** YOUR ASSIGNMENT **
Return the entries below verbatim. Pictures stay out.

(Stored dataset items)
####
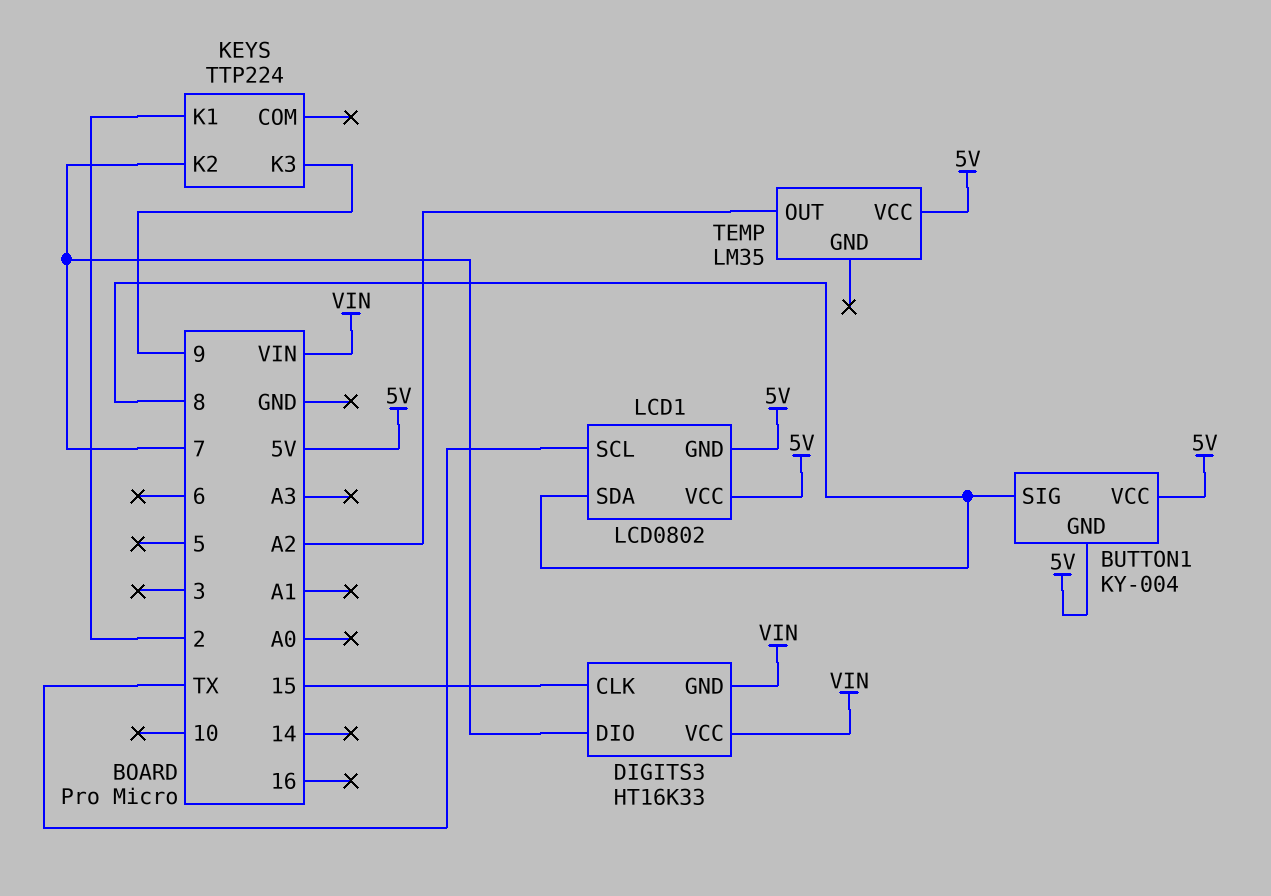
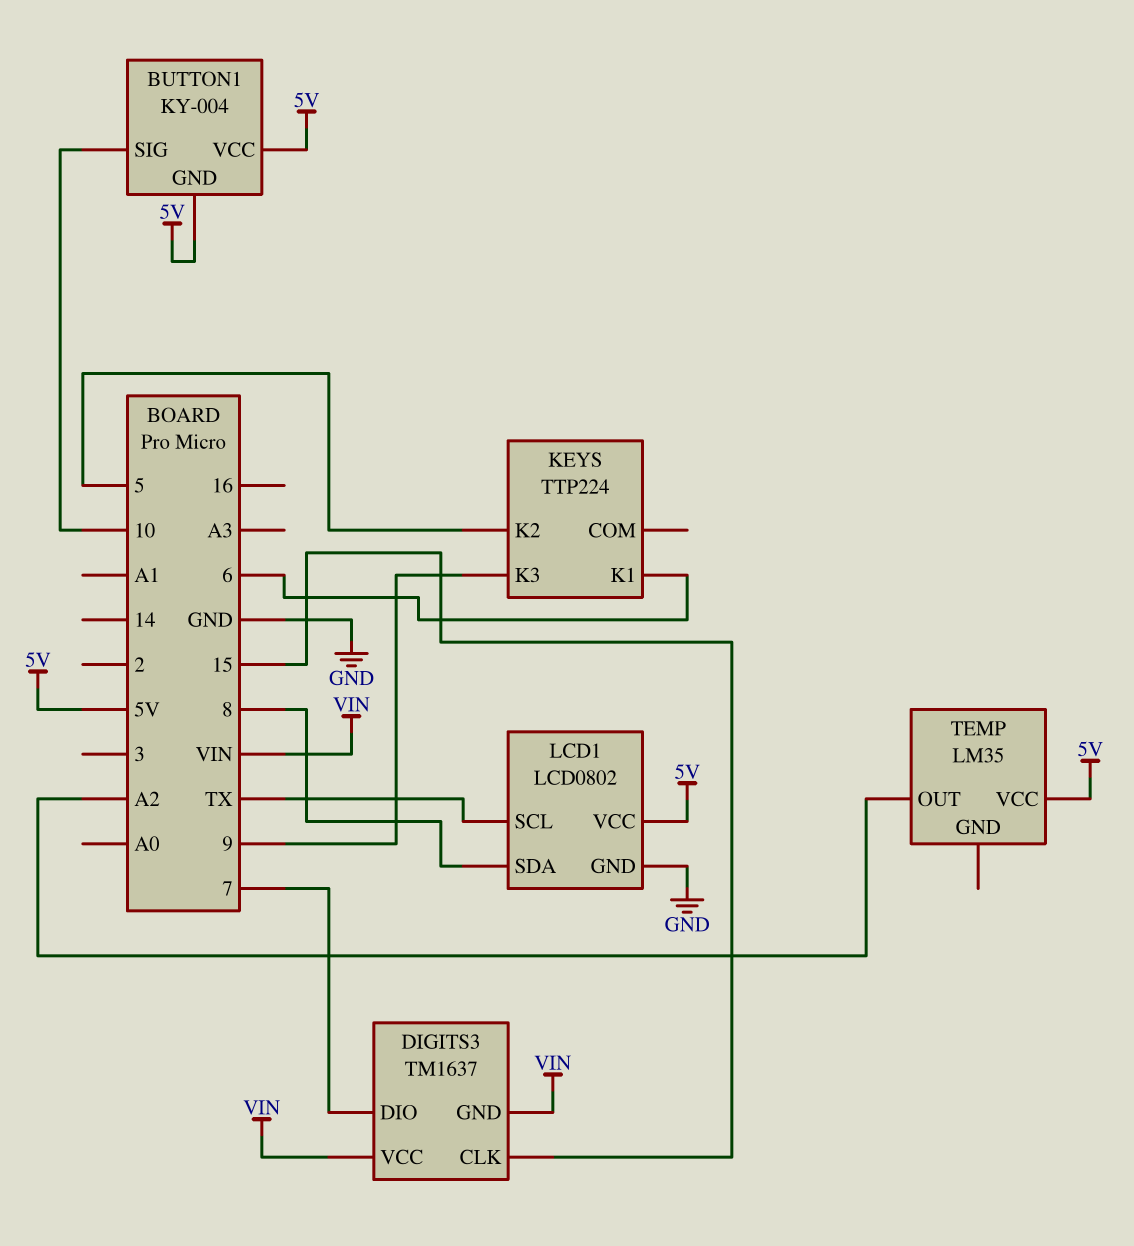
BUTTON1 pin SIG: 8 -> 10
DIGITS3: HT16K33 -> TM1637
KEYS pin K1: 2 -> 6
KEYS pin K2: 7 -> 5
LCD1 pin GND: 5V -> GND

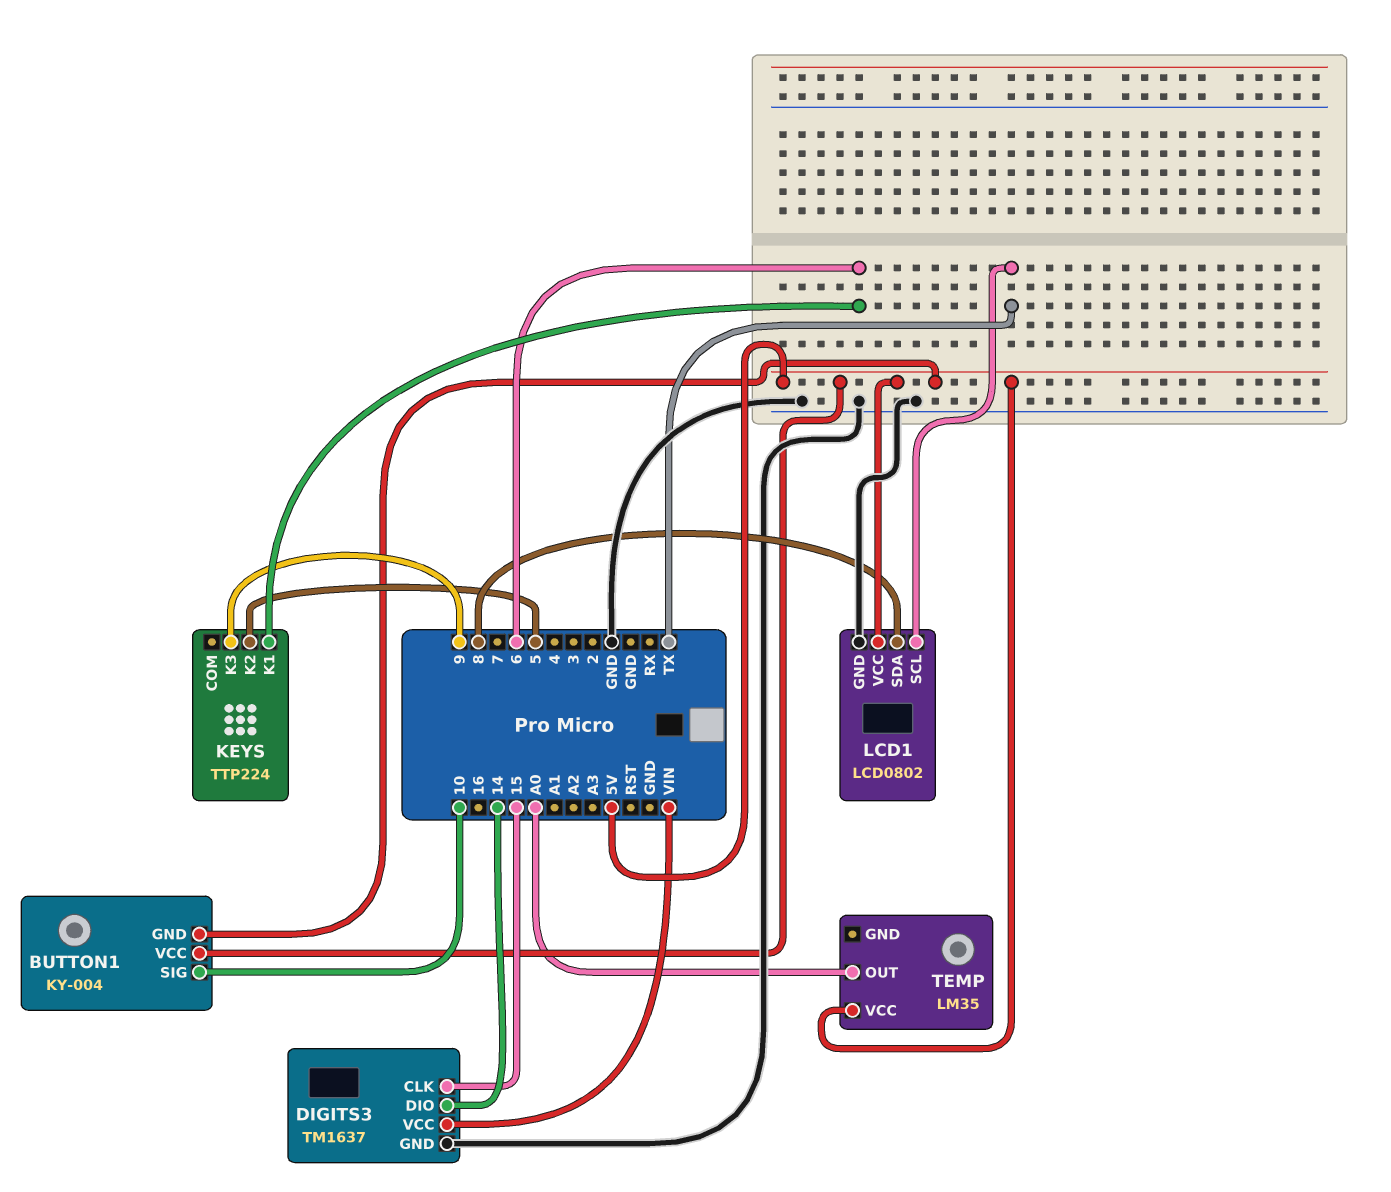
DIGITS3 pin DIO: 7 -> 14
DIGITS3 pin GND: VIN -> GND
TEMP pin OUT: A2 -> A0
####
** RESPONSE TO THE TASK **
BUTTON1 pin SIG: 8 -> 10
DIGITS3: HT16K33 -> TM1637
KEYS pin K1: 2 -> 6
KEYS pin K2: 7 -> 5
LCD1 pin GND: 5V -> GND

DIGITS3 pin DIO: 7 -> 14
DIGITS3 pin GND: VIN -> GND
TEMP pin OUT: A2 -> A0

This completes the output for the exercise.